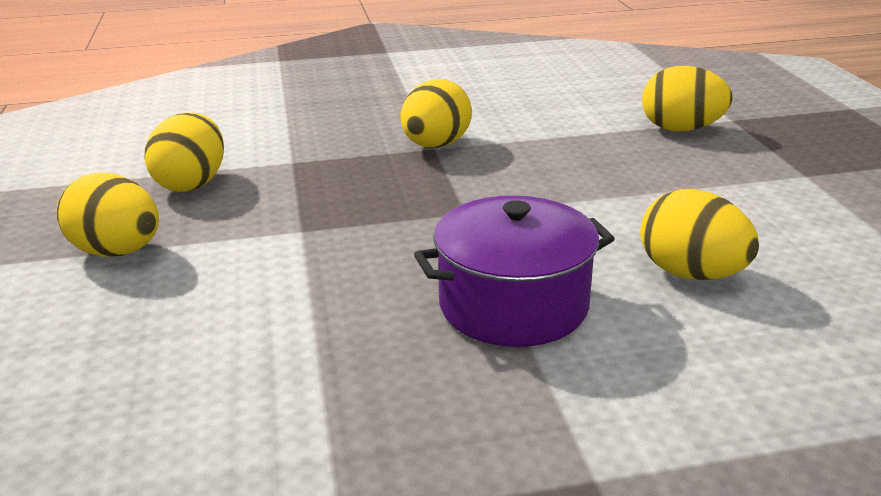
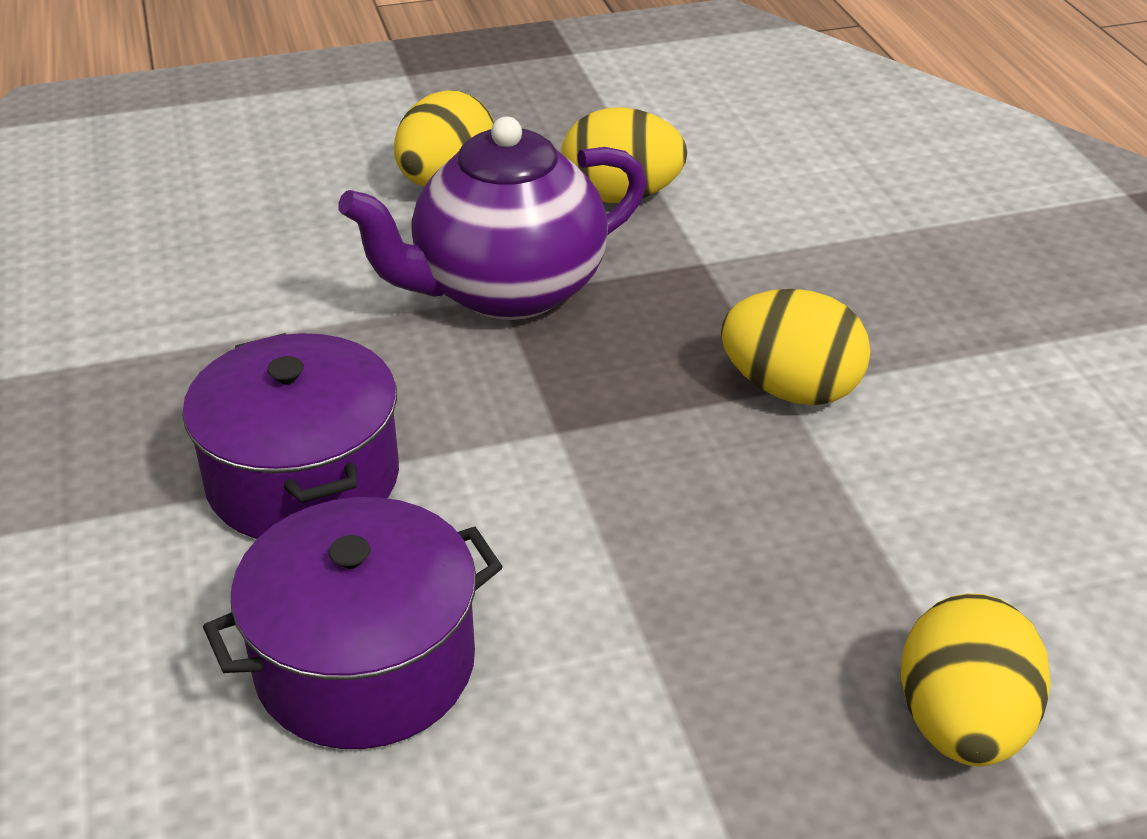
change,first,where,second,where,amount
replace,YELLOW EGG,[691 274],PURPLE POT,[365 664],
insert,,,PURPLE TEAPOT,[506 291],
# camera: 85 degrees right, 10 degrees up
---
- INSTRUCTIONS TO FOLLOW -
Retype all of the material above precisely as it reads. Pictures are not part of the copy.

- ANSWER BELOW -
change,first,where,second,where,amount
replace,YELLOW EGG,[691 274],PURPLE POT,[365 664],
insert,,,PURPLE TEAPOT,[506 291],
# camera: 85 degrees right, 10 degrees up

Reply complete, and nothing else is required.